Problem to solve:
At the line containing "building: none -> [325,341,363,376]", begin repeating lines exactly, and stop only after the final line of the records below.

Records for this exercise:
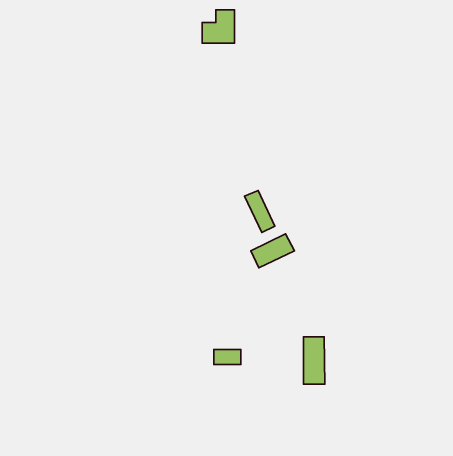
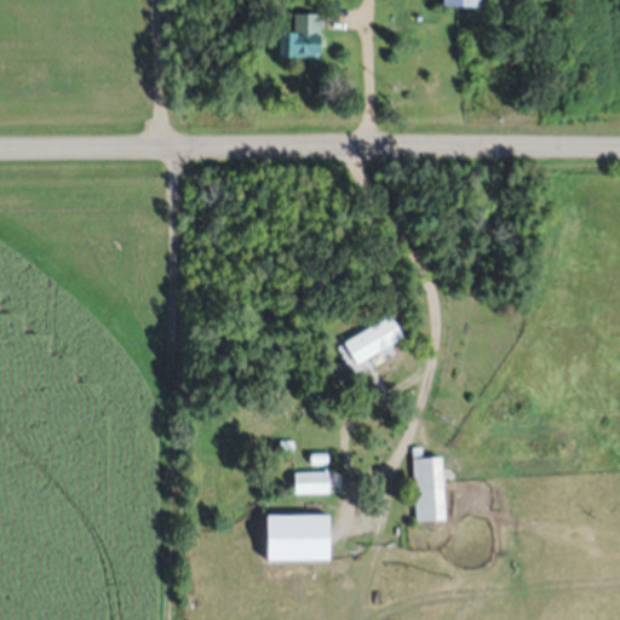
building: [245,191,275,232] -> none
building: none -> [264,513,327,561]

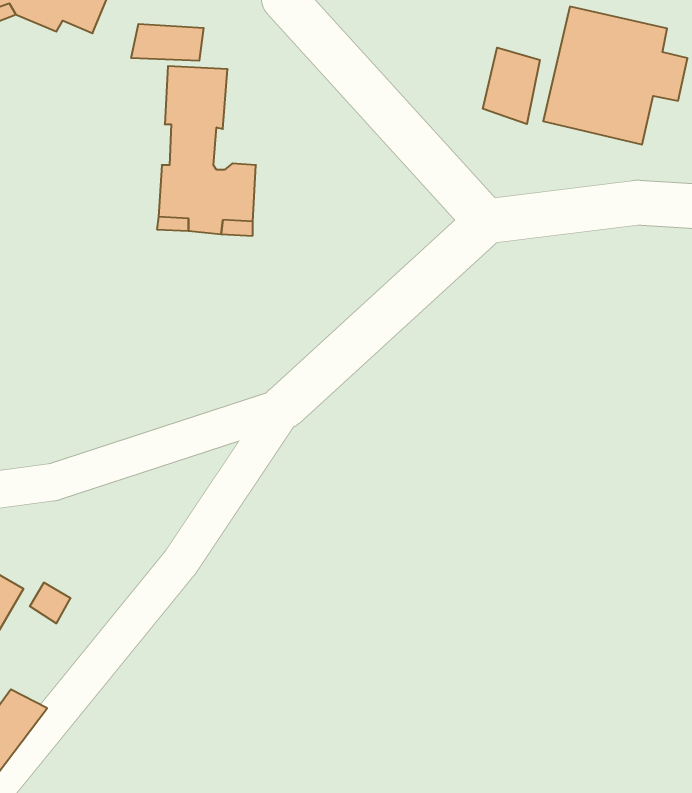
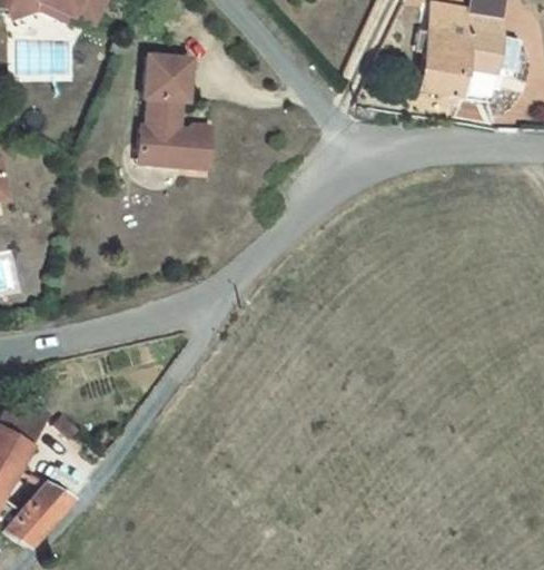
building: [131,24,204,61] -> none
building: [483,48,540,124] -> none

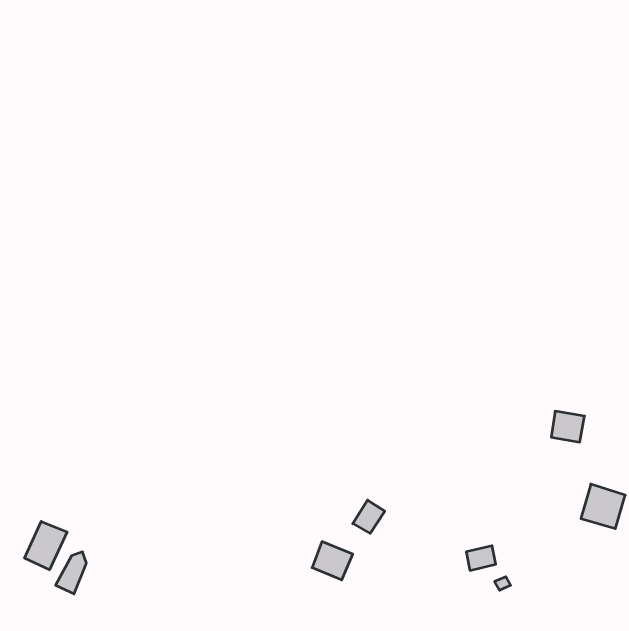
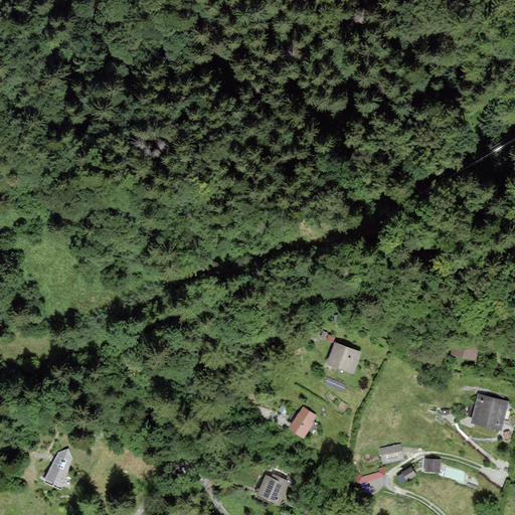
building: none -> [325,341,363,376]
building: [25,521,67,570] -> none
building: [312,542,353,580] -> [256,475,290,506]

Result for this exercise:
building: none -> [325,341,363,376]
building: [25,521,67,570] -> none
building: [312,542,353,580] -> [256,475,290,506]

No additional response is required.